── Data ──

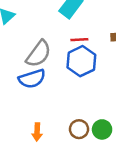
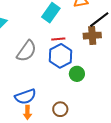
blue semicircle: (32, 79) -> (25, 97), moved
green circle: (102, 129) -> (77, 74), moved

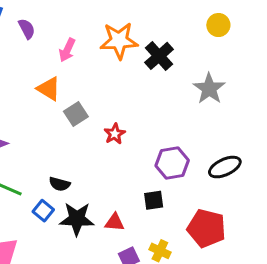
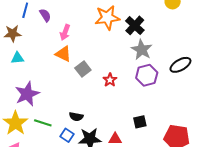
pink arrow: (67, 50) -> (65, 32), moved
gray star: (209, 89) -> (142, 50), moved
purple hexagon: (172, 163) -> (147, 75), moved
black ellipse: (225, 167) -> (180, 65), moved

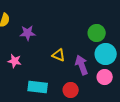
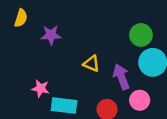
pink star: (15, 61) -> (40, 88), moved
pink circle: (105, 77) -> (140, 100), moved

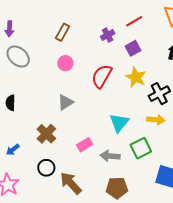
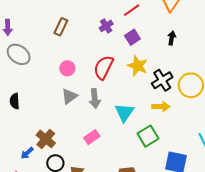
pink circle: (65, 63) -> (67, 68), moved
brown cross: (46, 134) -> (46, 139), moved
blue arrow: (13, 150) -> (27, 153), moved
gray arrow: (110, 156) -> (95, 99), moved, turned -96

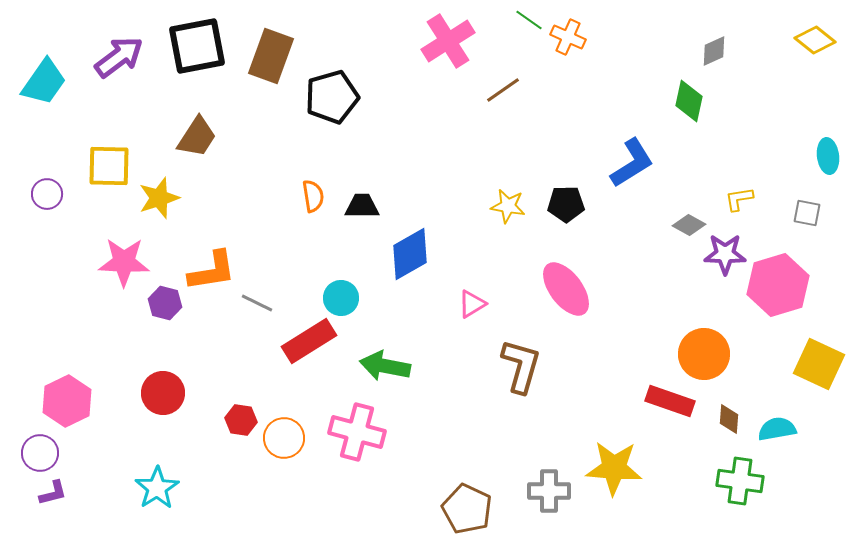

───

Required action - What is needed is an exact transcription of the lines from the one holding "gray star: (209, 89) -> (142, 50), moved" to the end of the data, with every picture left out.

Task output -
gray star: (209, 89) -> (142, 50), moved
purple hexagon: (172, 163) -> (147, 75), moved
black ellipse: (225, 167) -> (180, 65), moved

pink star: (15, 61) -> (40, 88), moved
pink circle: (105, 77) -> (140, 100), moved

pink circle: (65, 63) -> (67, 68), moved
brown cross: (46, 134) -> (46, 139), moved
blue arrow: (13, 150) -> (27, 153), moved
gray arrow: (110, 156) -> (95, 99), moved, turned -96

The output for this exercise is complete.